- RECORD SET -

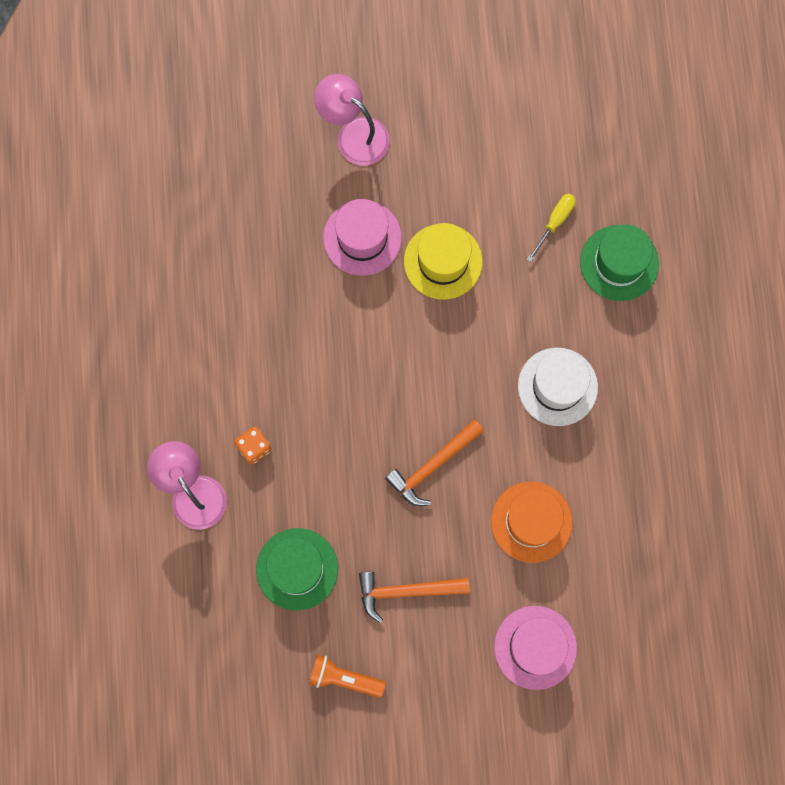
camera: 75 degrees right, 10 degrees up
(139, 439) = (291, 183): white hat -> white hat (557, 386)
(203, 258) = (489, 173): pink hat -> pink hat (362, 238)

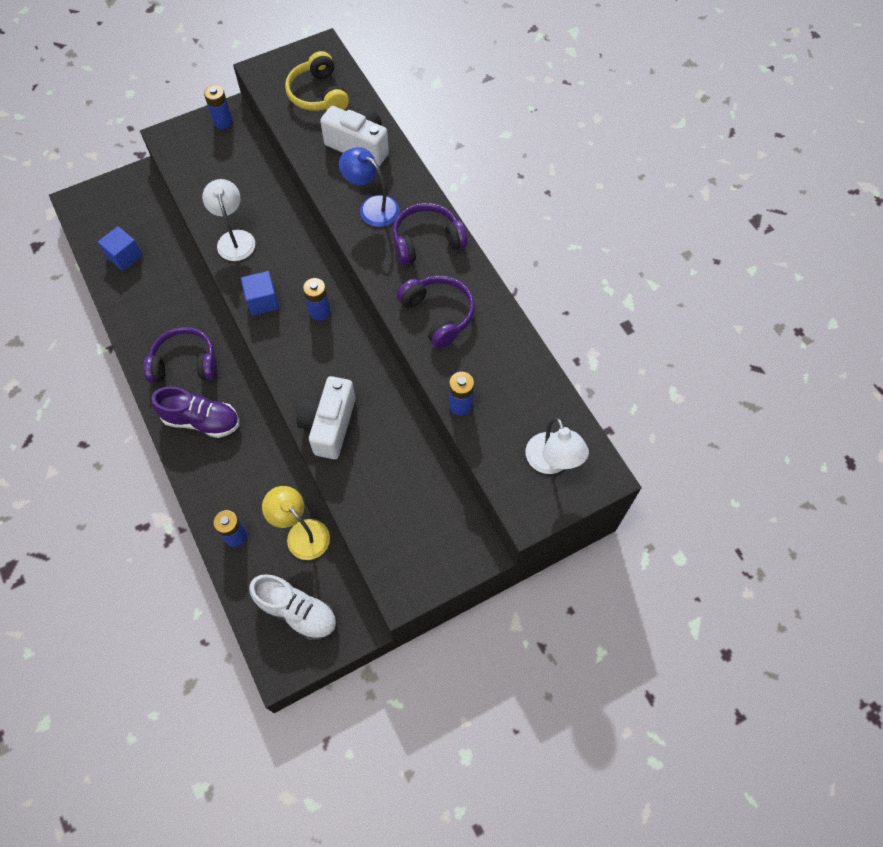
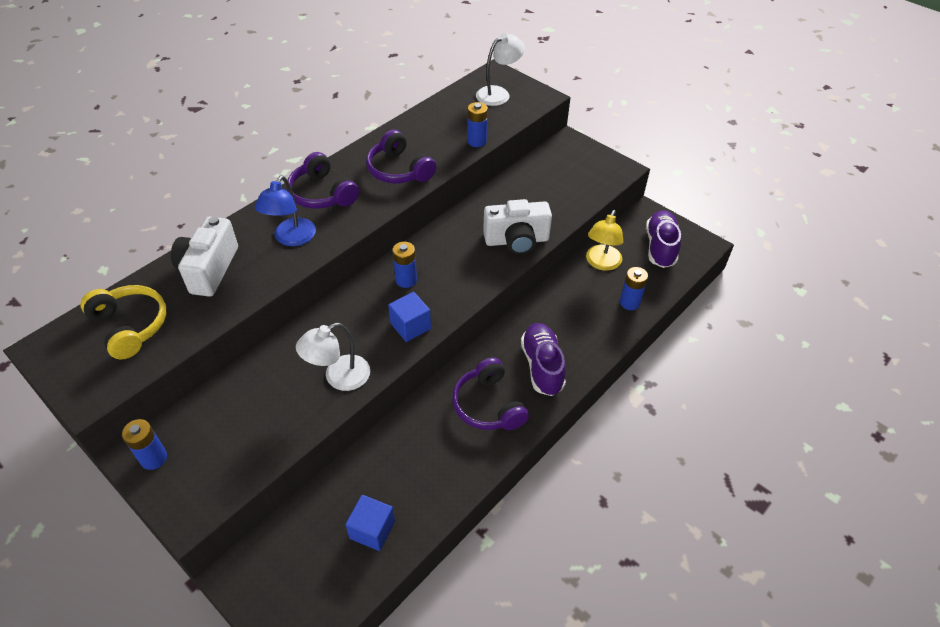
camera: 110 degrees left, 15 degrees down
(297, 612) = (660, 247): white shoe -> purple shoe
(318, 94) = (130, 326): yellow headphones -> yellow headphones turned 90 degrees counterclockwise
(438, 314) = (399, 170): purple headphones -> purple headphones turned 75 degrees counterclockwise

- TO-DO ITEM -
Every line from the one containing "(203, 258) = (489, 173): pink" to the end of the material above is to be returned exactly, with the pictures left out.

- SOLUTION TO THIS PROBLEM -
(203, 258) = (489, 173): pink hat -> pink hat (362, 238)

camera: 110 degrees left, 15 degrees down
(297, 612) = (660, 247): white shoe -> purple shoe
(318, 94) = (130, 326): yellow headphones -> yellow headphones turned 90 degrees counterclockwise
(438, 314) = (399, 170): purple headphones -> purple headphones turned 75 degrees counterclockwise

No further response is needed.